*TASK*.
From the entries below, pull out each line where "VBAT" appears.
** Opening TASK DATA block **
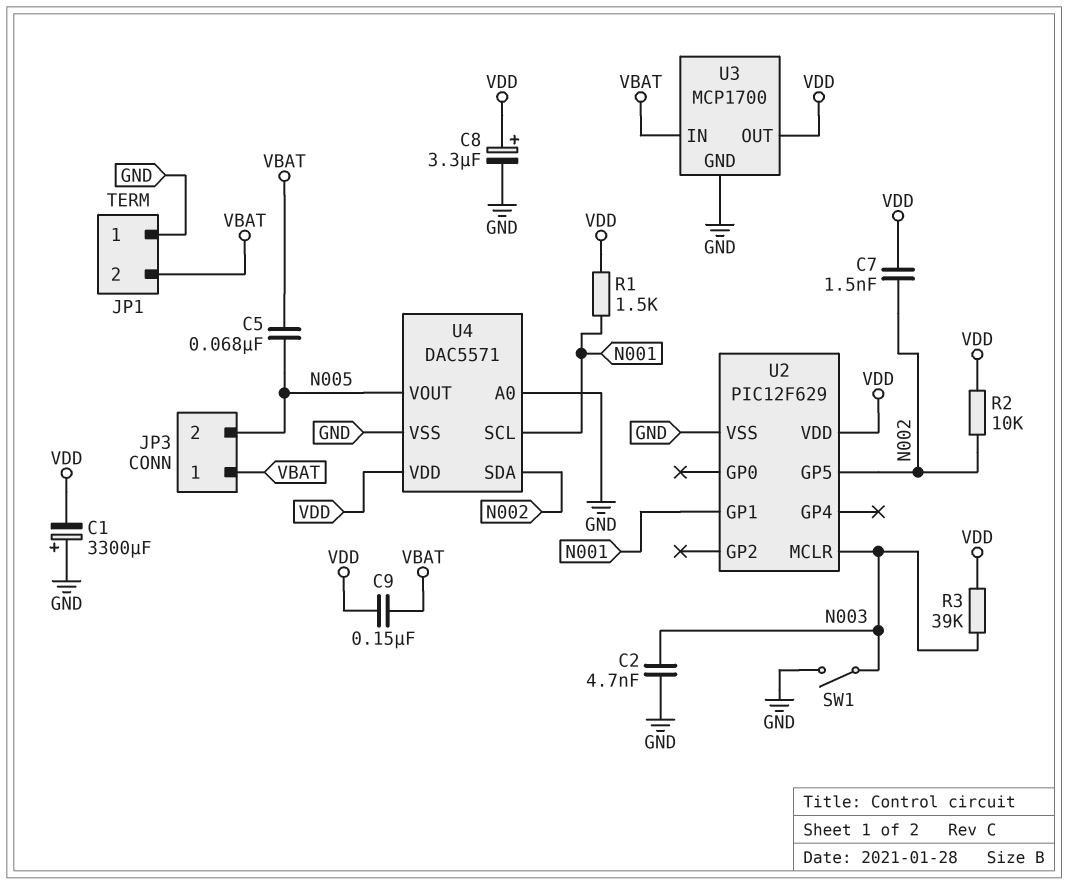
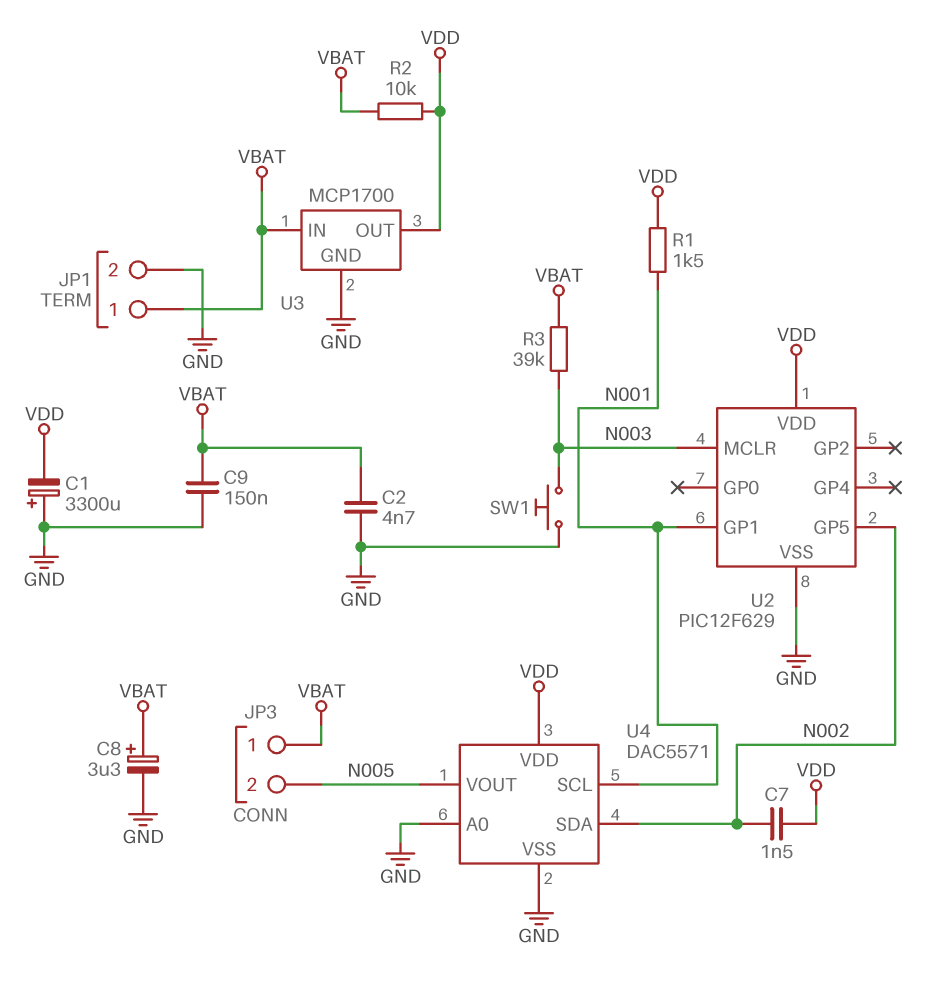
C2: 4.7nF (GND, N003) -> 4.7nF (GND, VBAT)
C5: 68nF (N005, VBAT) -> none
C8: 3.3uF (plus VDD, minus GND) -> 3.3uF (plus VBAT, minus GND)
C9: 150nF (VBAT, VDD) -> 150nF (GND, VBAT)
JP1 pin 1: GND -> VBAT
JP1 pin 2: VBAT -> GND
R2: 10k (N002, VDD) -> 10k (VBAT, VDD)
R3: 39k (N003, VDD) -> 39k (N003, VBAT)
SW1: switch (GND, N003) -> button (GND, N003)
** Closing TASK DATA block **
*ANSWER SPACE*.
C2: 4.7nF (GND, N003) -> 4.7nF (GND, VBAT)
C5: 68nF (N005, VBAT) -> none
C8: 3.3uF (plus VDD, minus GND) -> 3.3uF (plus VBAT, minus GND)
C9: 150nF (VBAT, VDD) -> 150nF (GND, VBAT)
JP1 pin 1: GND -> VBAT
JP1 pin 2: VBAT -> GND
R2: 10k (N002, VDD) -> 10k (VBAT, VDD)
R3: 39k (N003, VDD) -> 39k (N003, VBAT)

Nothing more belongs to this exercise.